[GIVEN ENTRIES — start]

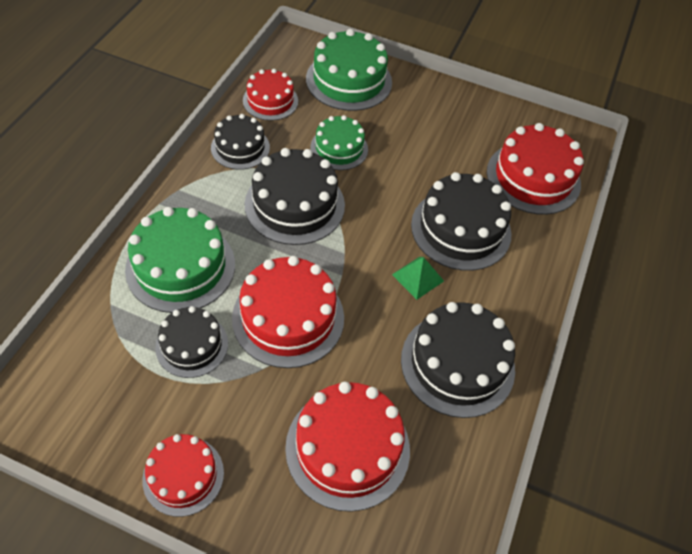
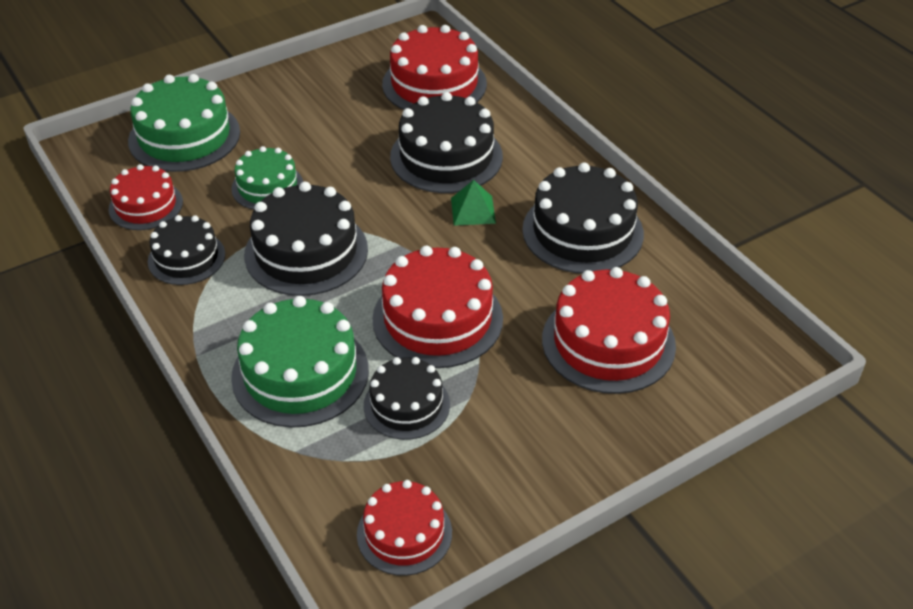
camera: 50 degrees left, 10 degrees down
(183, 476) = (548, 472): red cake -> red cake (404, 533)

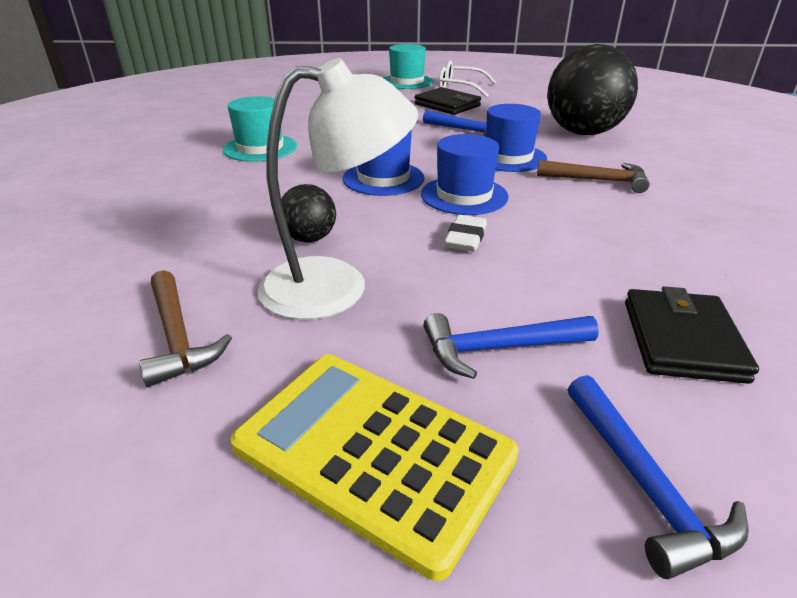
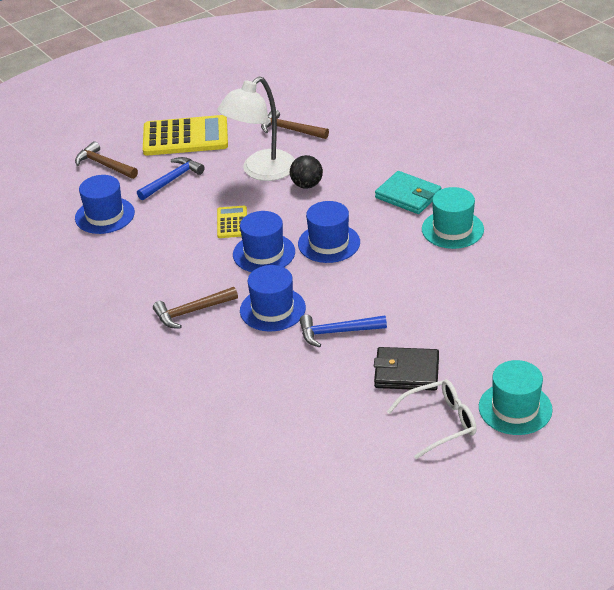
camera: 145 degrees right, 5 degrees up
(235, 182) = (408, 196): none -> turquoise wallet
(466, 238) = (232, 222): white eraser -> yellow calculator
(583, 133) = (242, 381): black ball -> none
(645, 485) = (104, 165): blue hammer -> brown hammer
(681, 340) = (104, 215): black wallet -> blue hat

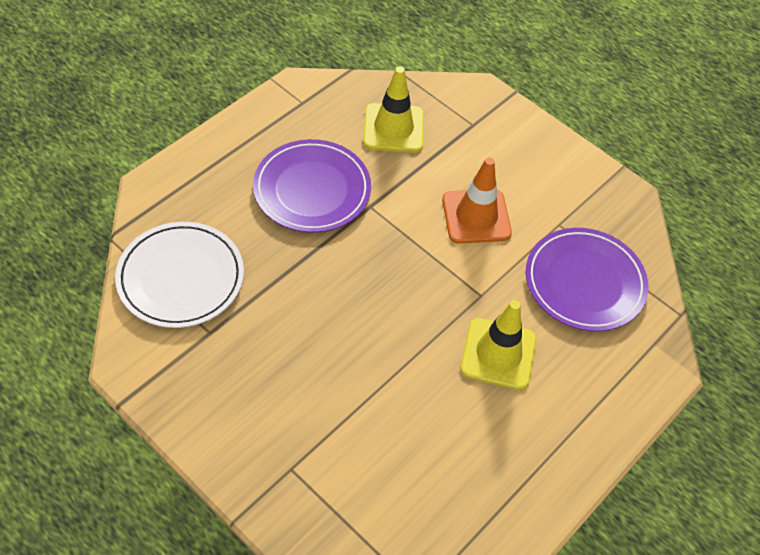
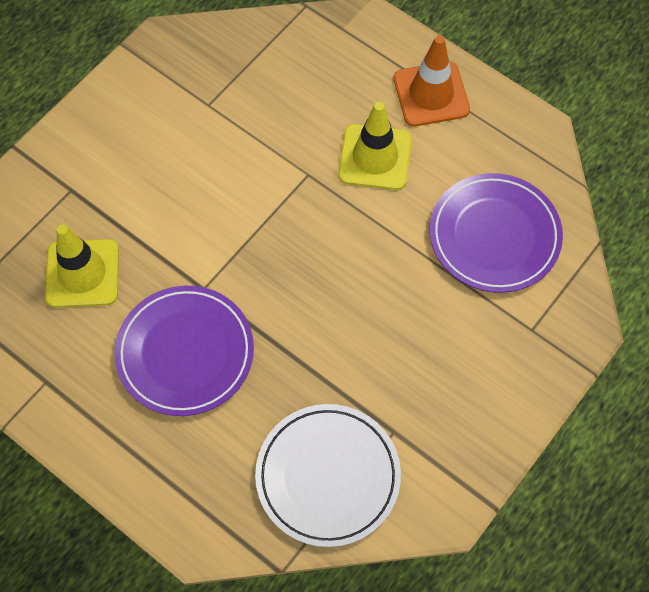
camera: 90 degrees left, 10 degrees up
(476, 216) = (206, 182): orange traffic cone -> orange traffic cone (431, 94)
(584, 282) = (279, 83): purple plate -> purple plate (494, 236)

[GIVEN ENTRIES — finish]

Transcribe exactly, please, the lines between the start of the records above and the line holding "(466, 238) = (232, 222): white", counting both of those lines and omitting pictures.

• **WORKED SOLUTION**:
camera: 50 degrees left, 10 degrees down
(183, 476) = (548, 472): red cake -> red cake (404, 533)

camera: 145 degrees right, 5 degrees up
(235, 182) = (408, 196): none -> turquoise wallet
(466, 238) = (232, 222): white eraser -> yellow calculator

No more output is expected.